• Problem: No picture belongs in the copy. Repeat each line below exactly.

• Data for review:
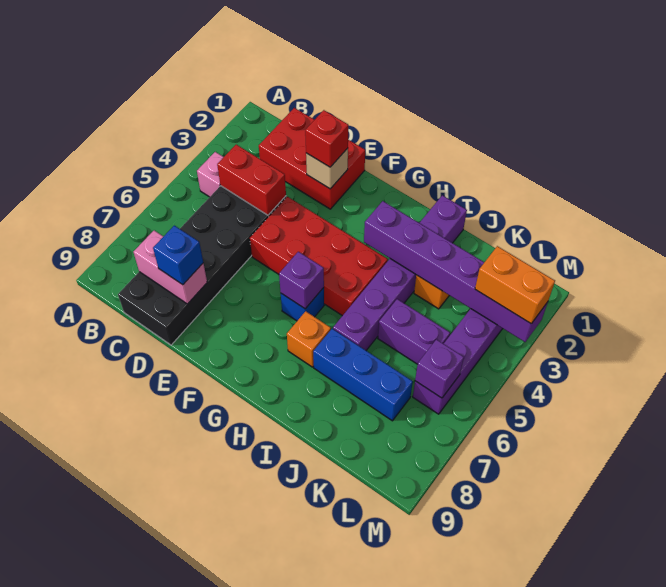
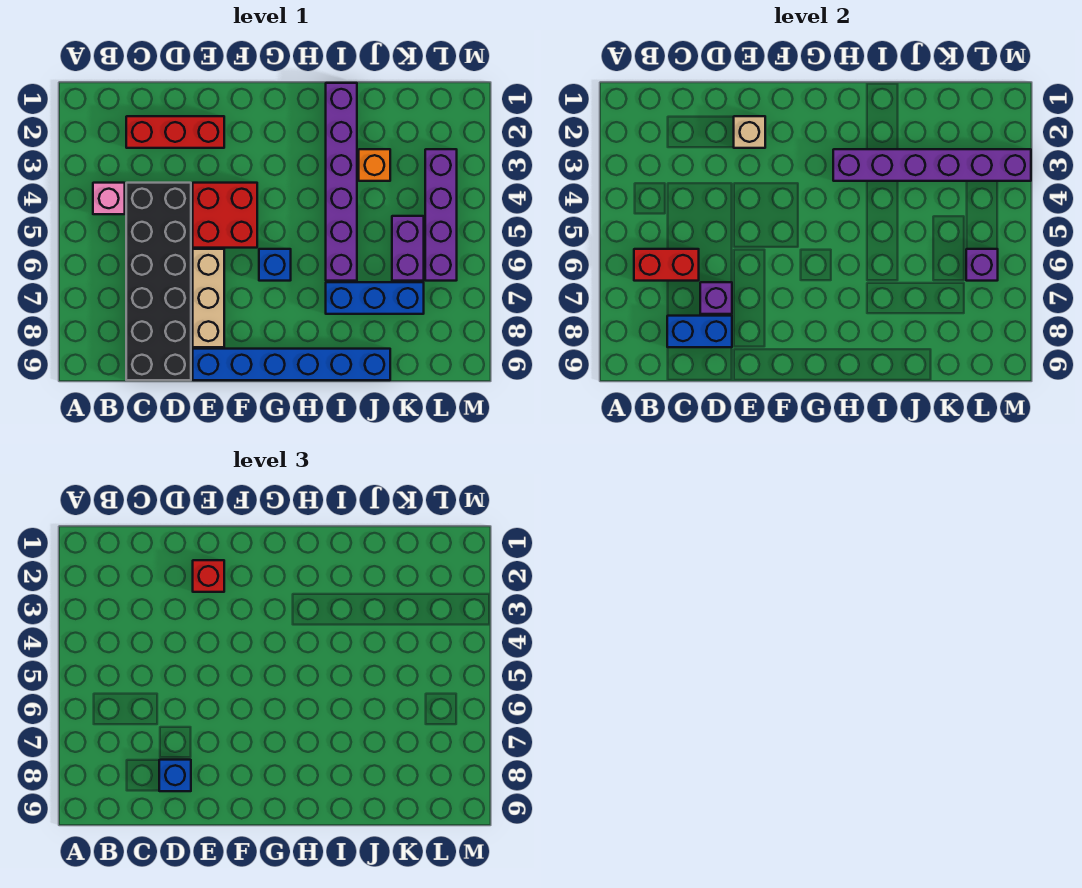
red 2x3 brick [259,108,365,209] -> red 1x3 brick [126,116,224,148]
red 1x2 brick [217,145,286,215] -> red 1x2 brick moved to [634,249,699,281]
pink 1x2 brick [133,230,207,304] -> blue 1x2 brick [667,316,732,347]
red 2x4 brick [250,197,388,316] -> red 2x2 brick [193,183,257,248]
none -> tan 1x3 brick [193,249,224,347]
none -> blue 1x6 brick [193,349,390,380]
purple 1x1 brick [279,252,324,309] -> purple 1x1 brick moved to [700,282,732,314]
orange 1x1 brick [287,311,331,367] -> none
purple 1x2 brick [378,299,450,364] -> purple 1x2 brick turned to [392,216,424,281]
orange 1x2 brick [475,246,555,324] -> none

• Exercise response:
red 2x3 brick [259,108,365,209] -> red 1x3 brick [126,116,224,148]
red 1x2 brick [217,145,286,215] -> red 1x2 brick moved to [634,249,699,281]
pink 1x2 brick [133,230,207,304] -> blue 1x2 brick [667,316,732,347]
red 2x4 brick [250,197,388,316] -> red 2x2 brick [193,183,257,248]
none -> tan 1x3 brick [193,249,224,347]
none -> blue 1x6 brick [193,349,390,380]
purple 1x1 brick [279,252,324,309] -> purple 1x1 brick moved to [700,282,732,314]
orange 1x1 brick [287,311,331,367] -> none
purple 1x2 brick [378,299,450,364] -> purple 1x2 brick turned to [392,216,424,281]
orange 1x2 brick [475,246,555,324] -> none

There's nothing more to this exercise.